GOAL OF THE EXERCISE: Pictures are to be left out, and every entry repeated exactly.

RECORDED INFORMATION:
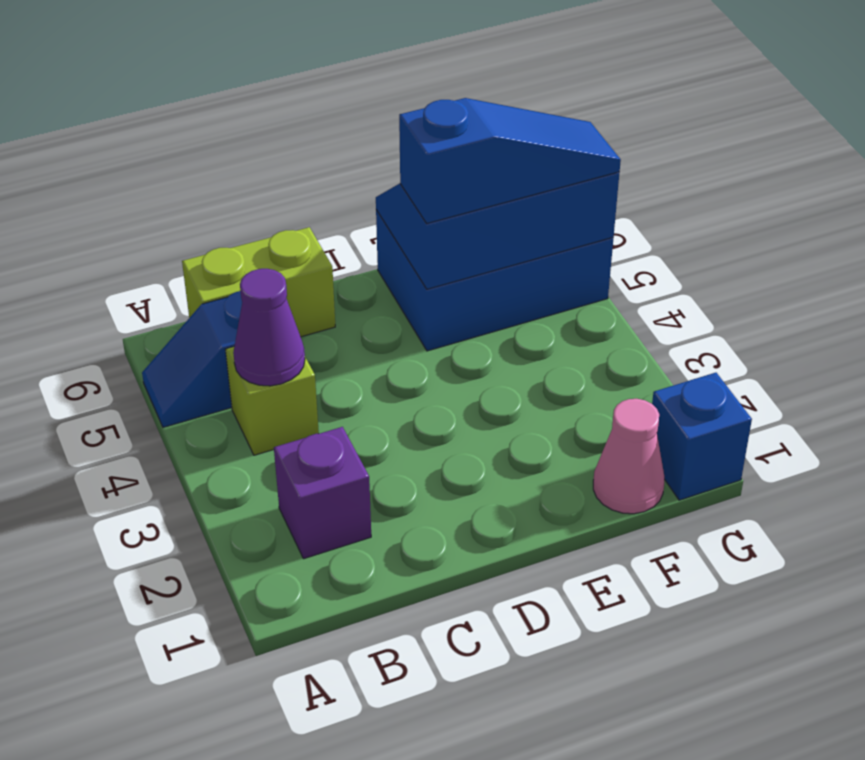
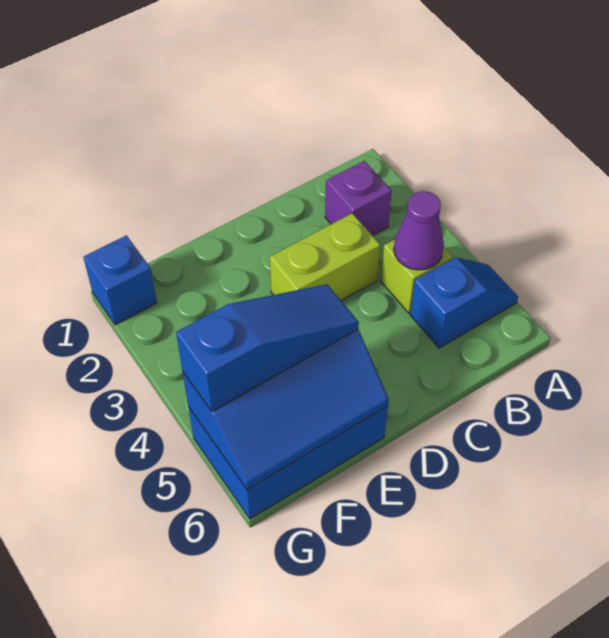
lime brick B6:C6 level 1 -> lime brick C3:D3 level 1
blue slope E5:G5 level 3 top E -> blue slope E5:G5 level 3 top G
pink cone F1 level 1 -> none

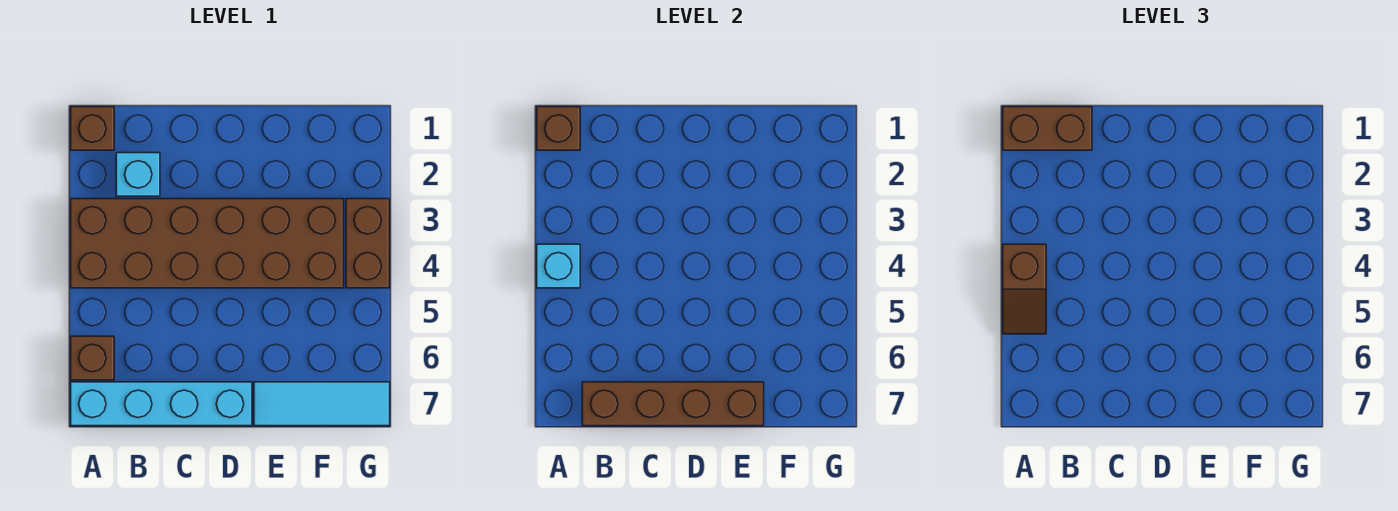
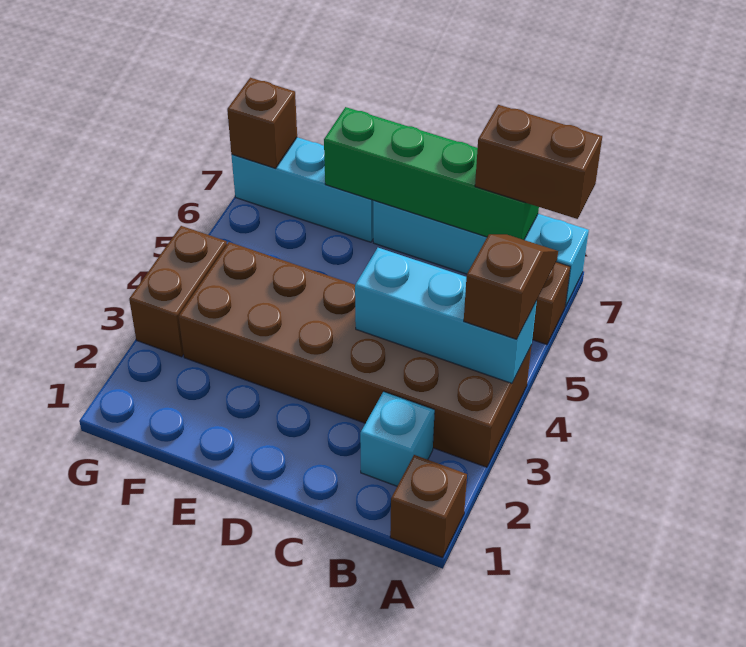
brown brick A1 level 2 -> brown brick G7 level 2
brown brick A1:B1 level 3 -> brown brick A7:B7 level 3
cyan brick A4 level 2 -> cyan brick A4:C4 level 2
brown brick B7:E7 level 2 -> green brick B7:E7 level 2
cyan tile E7:G7 level 1 -> cyan brick E7:G7 level 1

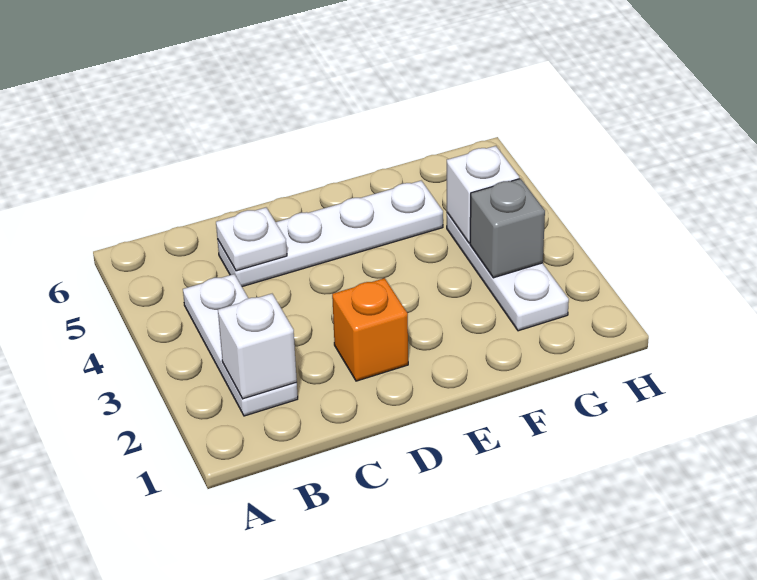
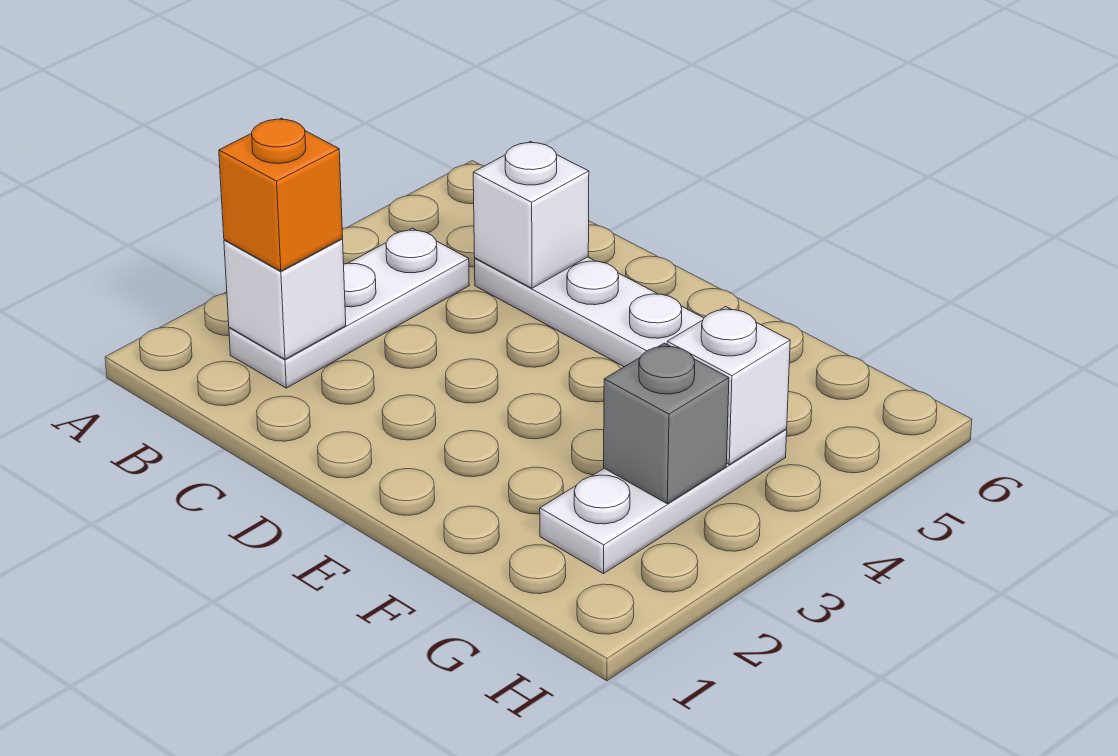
white plate C5 level 2 -> white brick C5 level 2
orange brick D2 level 1 -> orange brick B2 level 3

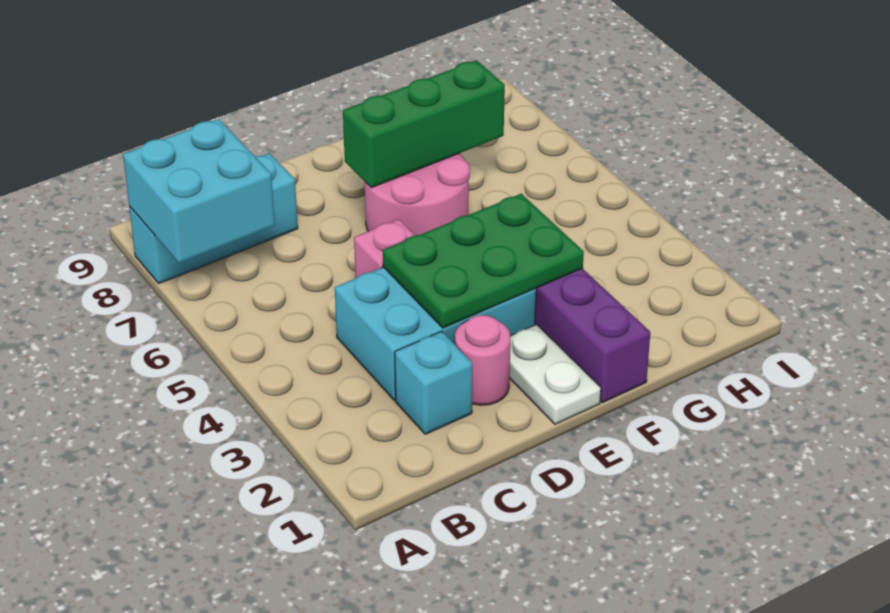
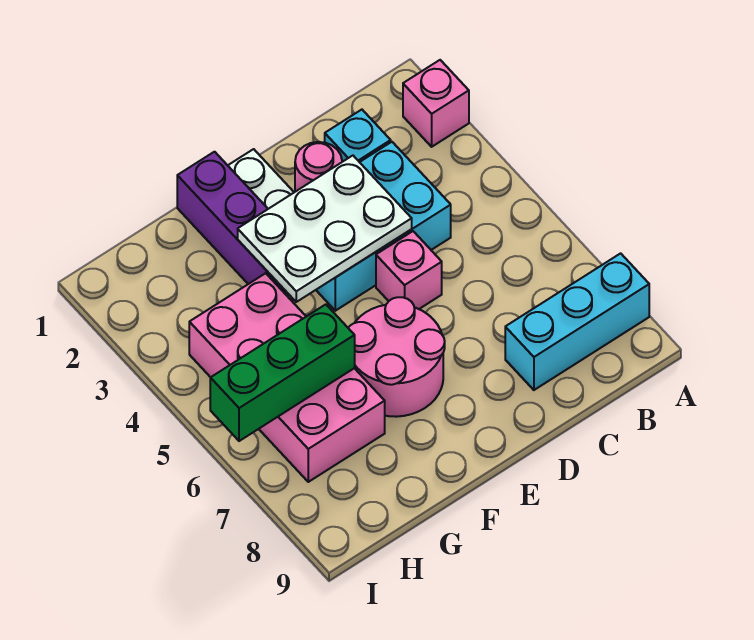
none -> pink brick A2 level 1
cyan brick A7:B8 level 2 -> none
green plate D3:F4 level 2 -> white plate D3:F4 level 2
green brick E7:G7 level 2 -> green brick G6:I6 level 2
none -> pink brick G4:H7 level 1

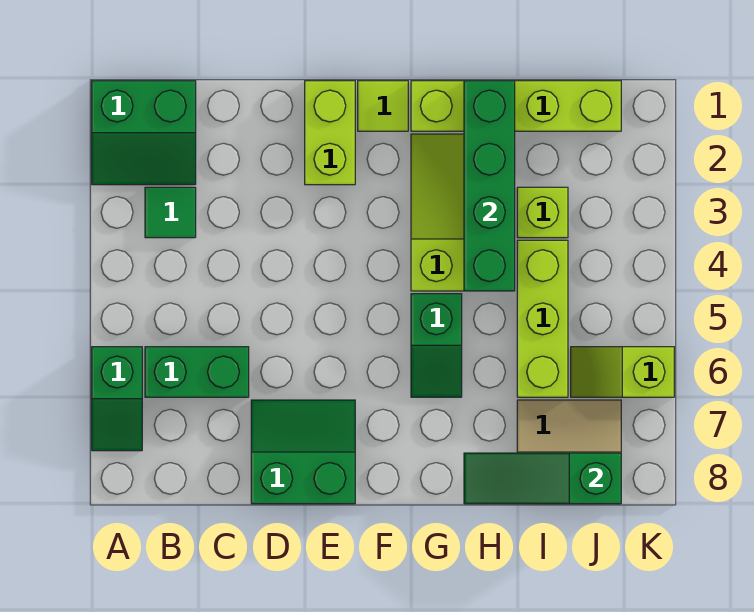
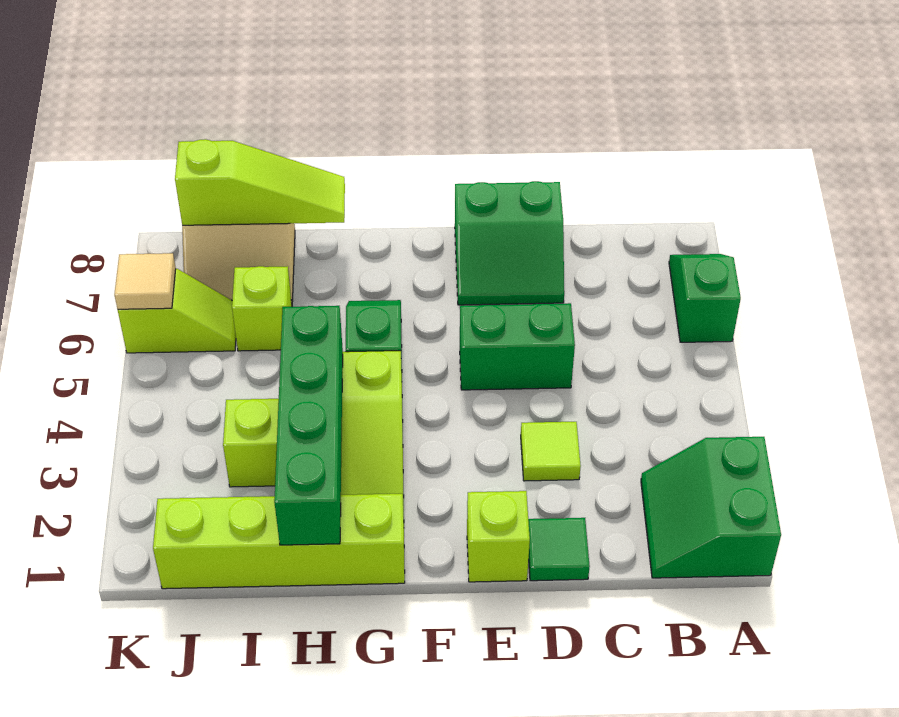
green slope A1:B2 level 1 top 1 -> green slope A1:B2 level 1 top A
green tile B3 level 1 -> green tile D1 level 1
green brick B6:C6 level 1 -> green brick D5:E5 level 1
lime brick E1:E2 level 1 -> lime brick E1 level 1
lime tile F1 level 1 -> lime tile D3 level 1
green slope H8:J8 level 2 top J -> lime slope H8:J8 level 2 top J
lime brick I4:I6 level 1 -> lime brick I6 level 1
none -> tan tile K6 level 2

RESULT FOR THIS TASK:
lime brick B6:C6 level 1 -> lime brick C3:D3 level 1
blue slope E5:G5 level 3 top E -> blue slope E5:G5 level 3 top G
pink cone F1 level 1 -> none

brown brick A1 level 2 -> brown brick G7 level 2
brown brick A1:B1 level 3 -> brown brick A7:B7 level 3
cyan brick A4 level 2 -> cyan brick A4:C4 level 2
brown brick B7:E7 level 2 -> green brick B7:E7 level 2
cyan tile E7:G7 level 1 -> cyan brick E7:G7 level 1

white plate C5 level 2 -> white brick C5 level 2
orange brick D2 level 1 -> orange brick B2 level 3

none -> pink brick A2 level 1
cyan brick A7:B8 level 2 -> none
green plate D3:F4 level 2 -> white plate D3:F4 level 2
green brick E7:G7 level 2 -> green brick G6:I6 level 2
none -> pink brick G4:H7 level 1

green slope A1:B2 level 1 top 1 -> green slope A1:B2 level 1 top A
green tile B3 level 1 -> green tile D1 level 1
green brick B6:C6 level 1 -> green brick D5:E5 level 1
lime brick E1:E2 level 1 -> lime brick E1 level 1
lime tile F1 level 1 -> lime tile D3 level 1
green slope H8:J8 level 2 top J -> lime slope H8:J8 level 2 top J
lime brick I4:I6 level 1 -> lime brick I6 level 1
none -> tan tile K6 level 2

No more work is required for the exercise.